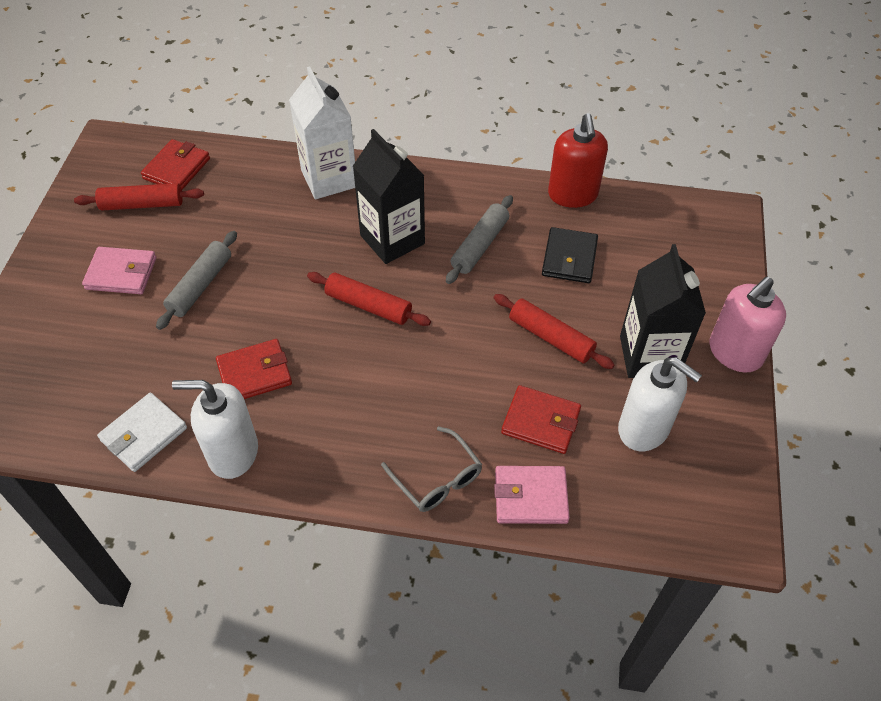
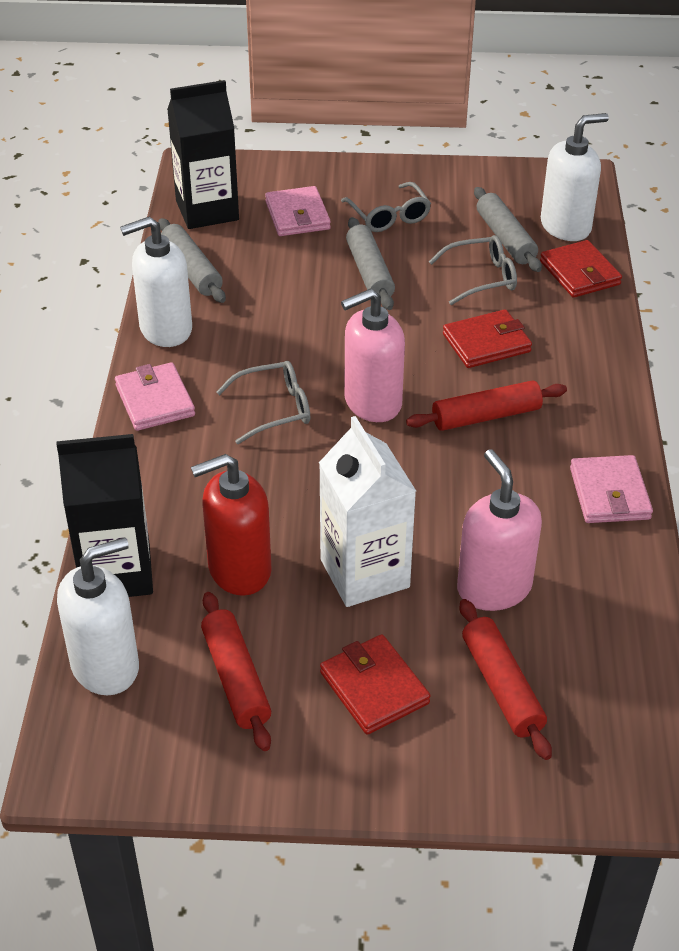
black wallet: 1 -> 0
grey glasses: 1 -> 3
grey rolling pin: 2 -> 3
pink soap dispenser: 1 -> 2
pink wallet: 2 -> 3
white soap dispenser: 2 -> 3
white wallet: 1 -> 0

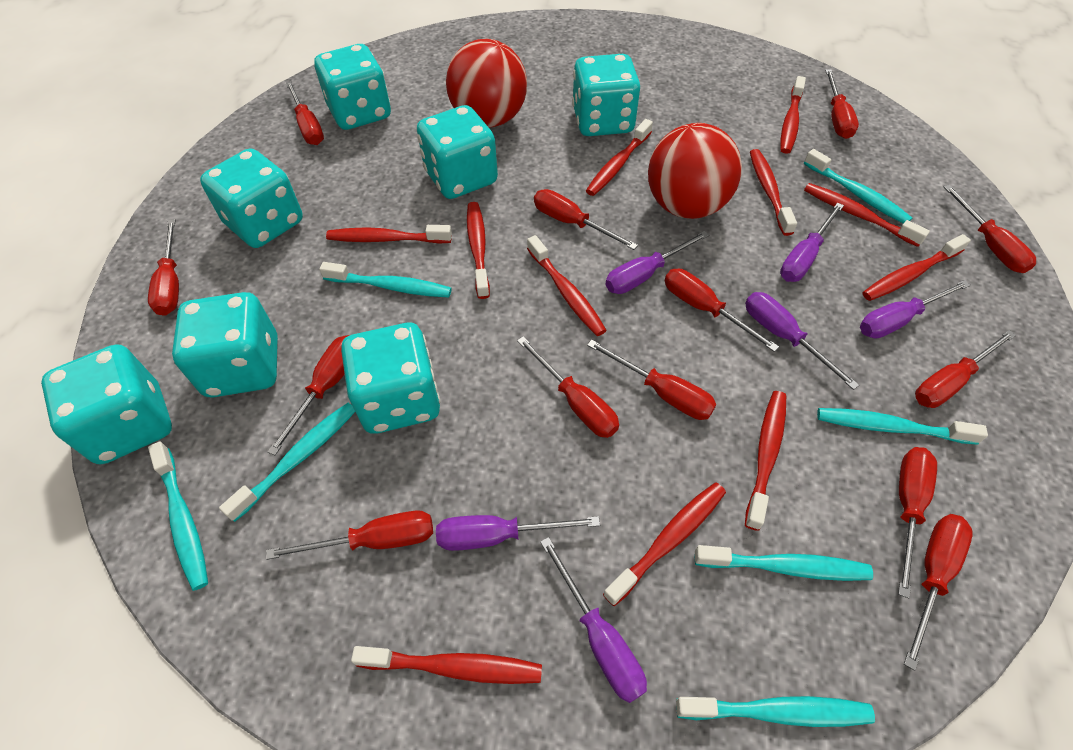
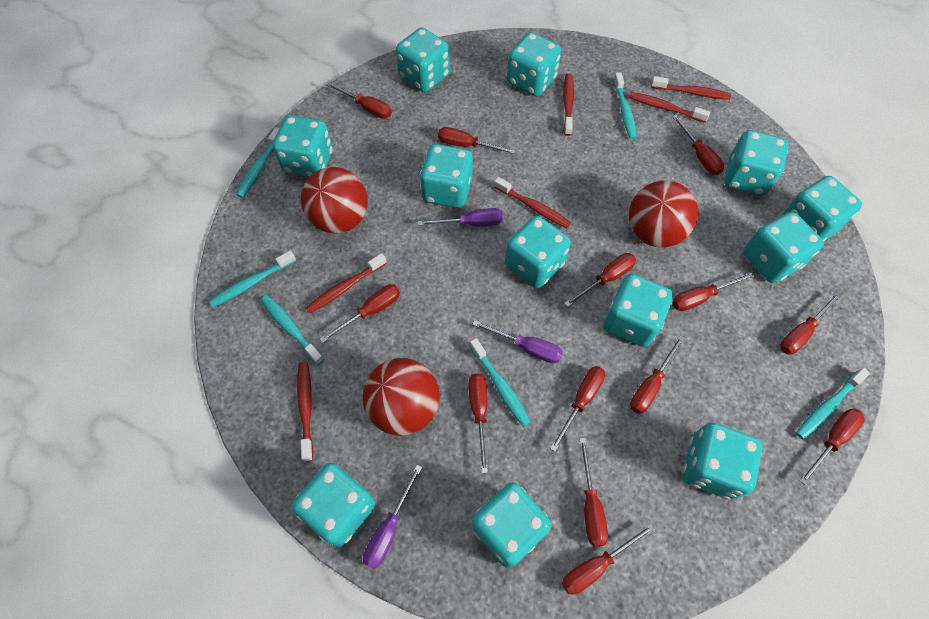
purple screwdriver: 6 -> 3
red ball: 2 -> 3
red toothbrush: 11 -> 6
turquoise dice: 7 -> 12
turquoise toothbrush: 7 -> 6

PROBLEM DESCRIPTION :: Repeat each line above exactly. The pictures stay out.

RESPONSE ::
black wallet: 1 -> 0
grey glasses: 1 -> 3
grey rolling pin: 2 -> 3
pink soap dispenser: 1 -> 2
pink wallet: 2 -> 3
white soap dispenser: 2 -> 3
white wallet: 1 -> 0

purple screwdriver: 6 -> 3
red ball: 2 -> 3
red toothbrush: 11 -> 6
turquoise dice: 7 -> 12
turquoise toothbrush: 7 -> 6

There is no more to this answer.